(Problem requirements) Show only those lines of the entries where the string "cyan" is found.

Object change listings
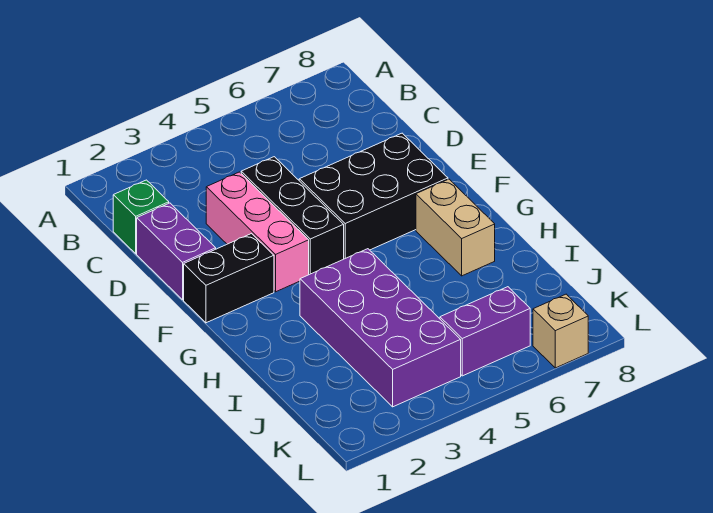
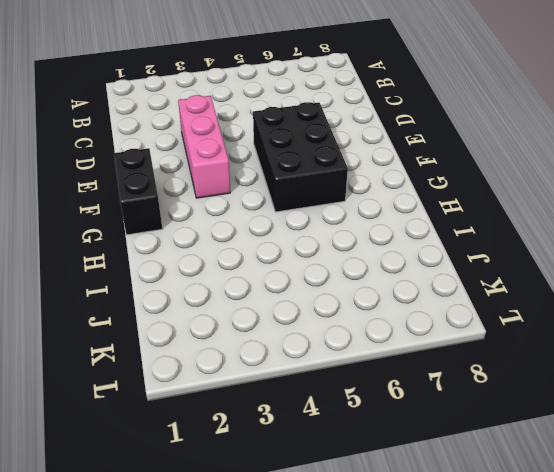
black brick E5:G6 level 1 -> black brick E5:F7 level 1
black brick F1:G1 level 1 -> black brick F1:F2 level 1
none -> green brick C1 level 1
none -> purple brick D1:E1 level 1

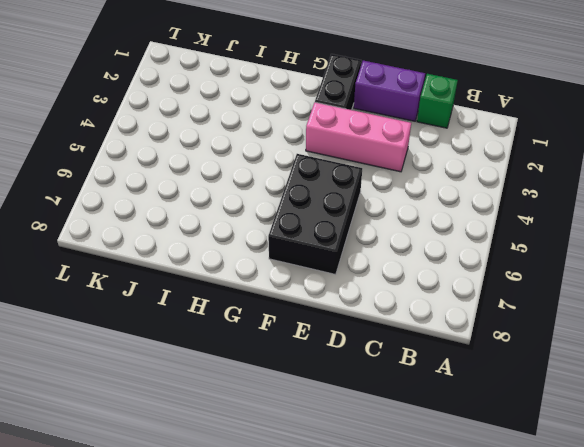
none -> black brick D4:F4 level 1
none -> tan brick G7:H7 level 1

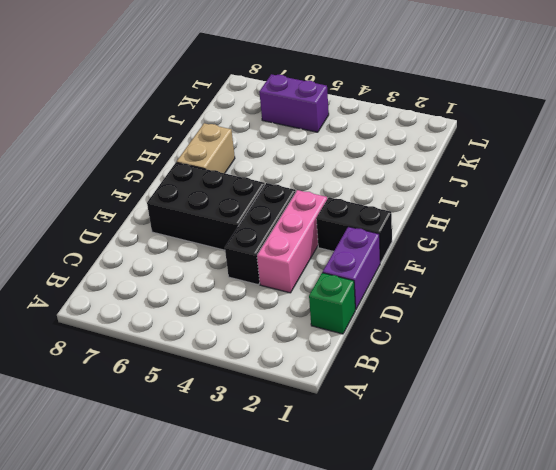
none -> purple brick H3:K4 level 1
none -> tan brick L7 level 1

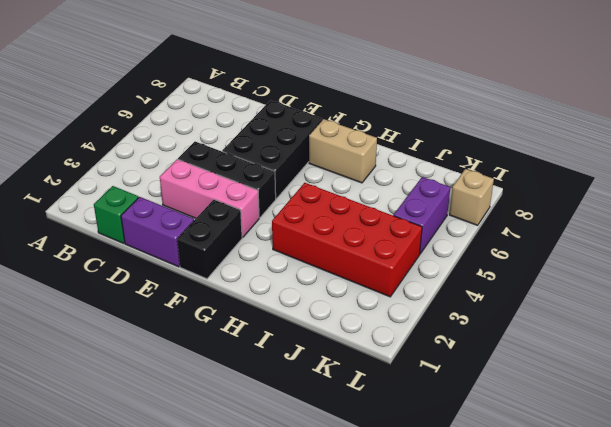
red brick H3:K4 level 1 -> purple brick H3:K4 level 1

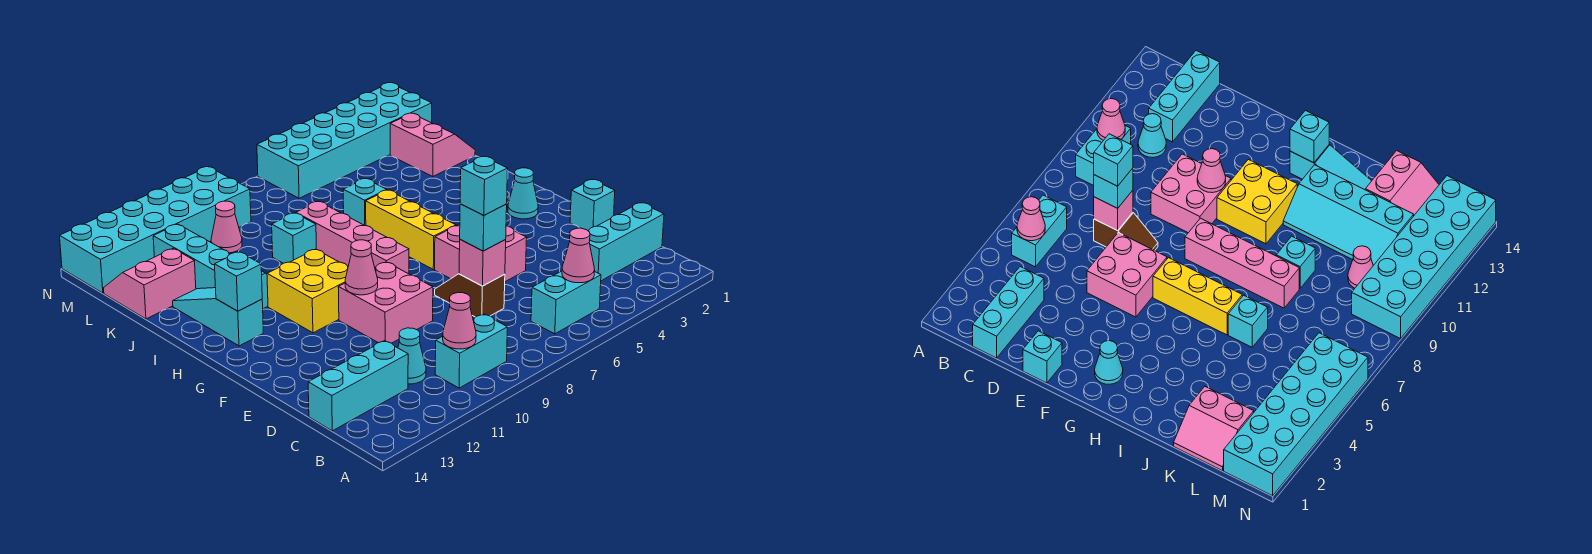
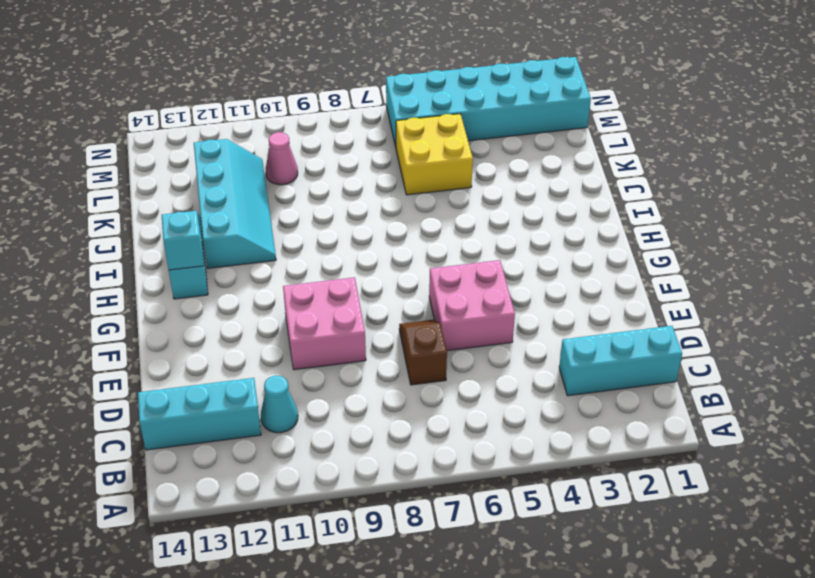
yellow brick K5:L6 level 1 -> yellow brick G10:H11 level 1
none -> cyan brick B5:B6 level 1
none -> cyan brick B9:B10 level 1
none -> cyan brick E1 level 1

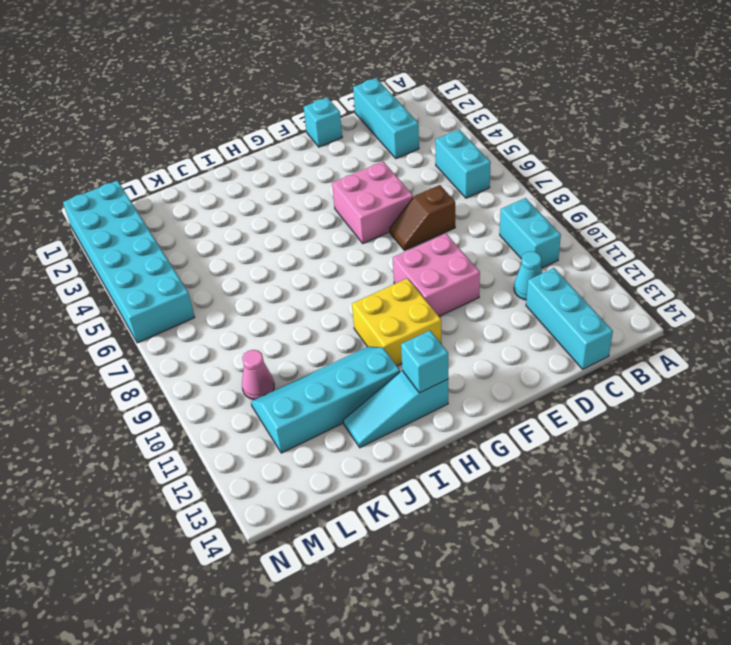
none -> cyan cone G2 level 1
none -> yellow brick G6:I6 level 1
none -> pink brick G8:J8 level 1

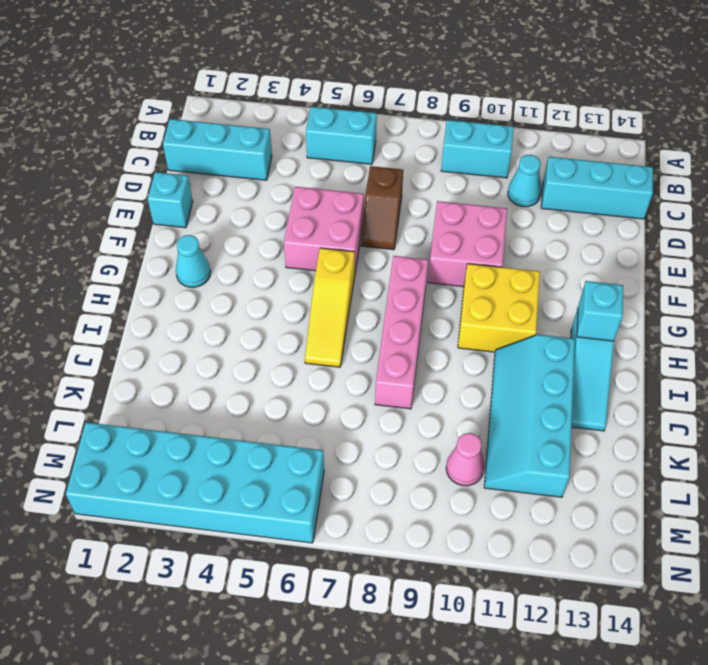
yellow slope G6:I6 level 1 top G -> yellow brick G6:I6 level 1
none -> cyan brick J6 level 1
none -> cyan brick J9 level 1
none -> pink slope K1:L2 level 1 top 2

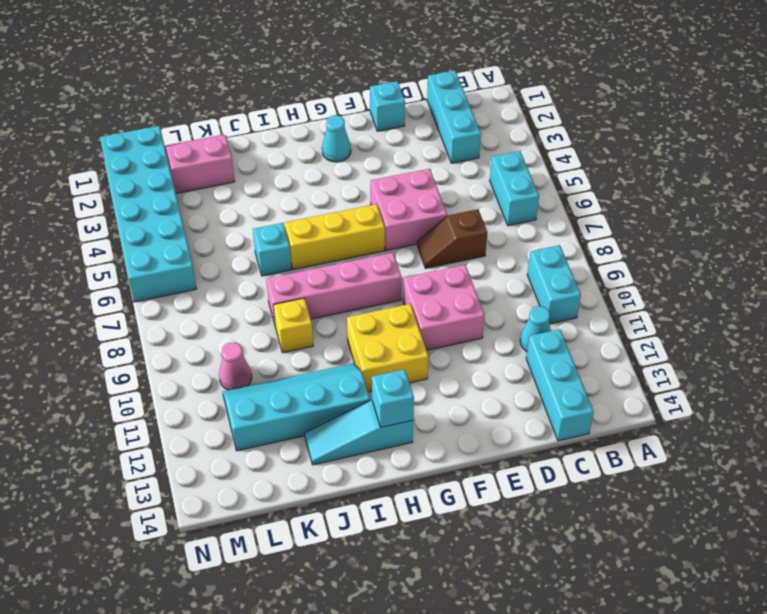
yellow brick J9 level 1 -> cyan brick J9 level 1
none -> pink slope K13:L14 level 1 top K
none -> cyan brick M9:N14 level 1
none -> pink cone B5 level 2

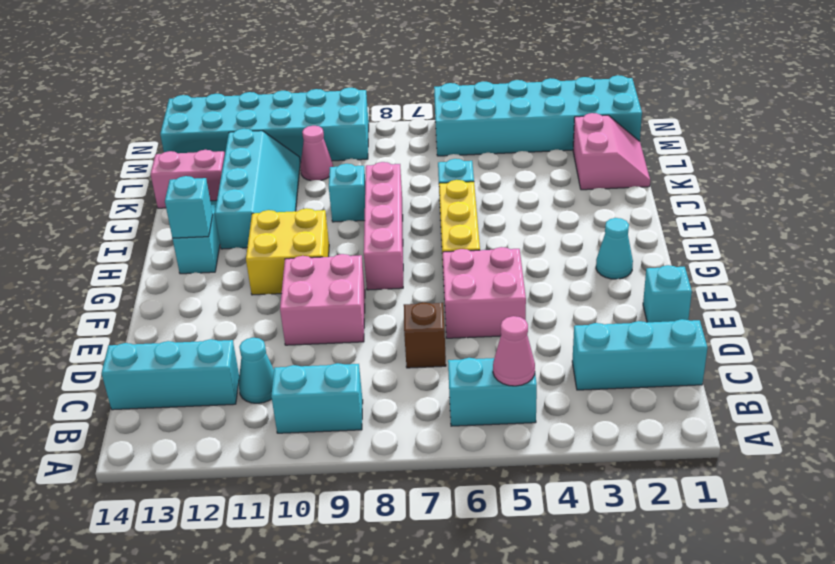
none -> pink cone B10 level 2
none -> pink brick D7 level 2
none -> pink cone F10 level 2

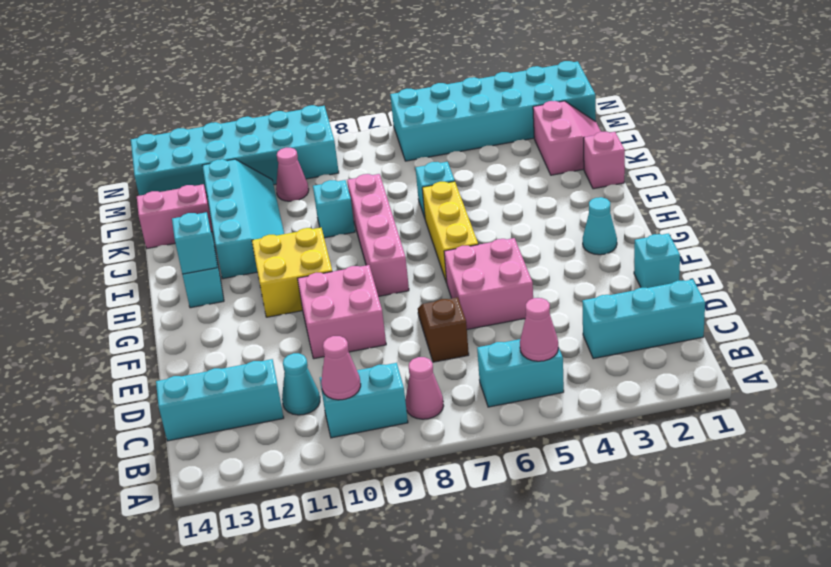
pink cone B8 level 1 -> pink cone F10 level 2
pink brick J1 level 1 -> pink brick D7 level 2
none -> cyan brick D7 level 3
none -> cyan brick D7 level 4

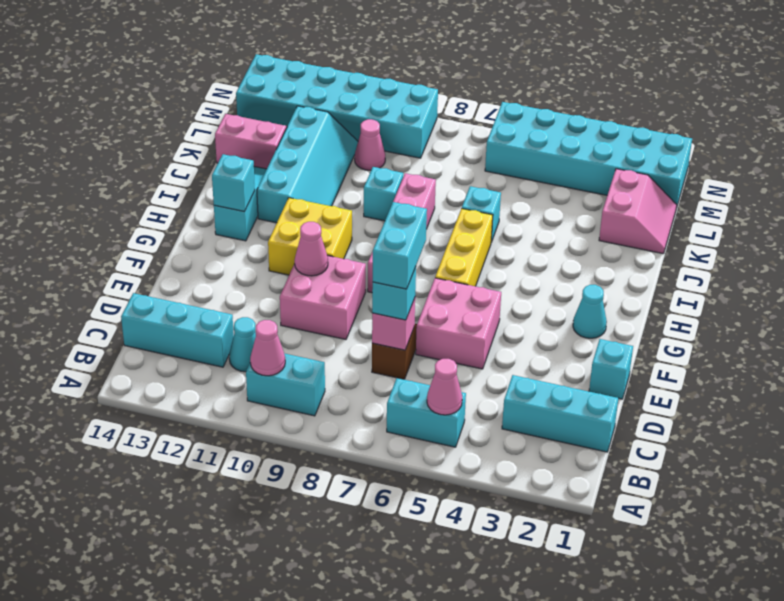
cyan brick D7:E7 level 4 -> cyan brick D7 level 4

(Output for this task)
none -> cyan brick B5:B6 level 1
none -> cyan brick B9:B10 level 1
none -> cyan brick E1 level 1
none -> cyan cone G2 level 1
none -> cyan brick J6 level 1
none -> cyan brick J9 level 1
yellow brick J9 level 1 -> cyan brick J9 level 1
none -> cyan brick M9:N14 level 1
none -> cyan brick D7 level 3
none -> cyan brick D7 level 4
cyan brick D7:E7 level 4 -> cyan brick D7 level 4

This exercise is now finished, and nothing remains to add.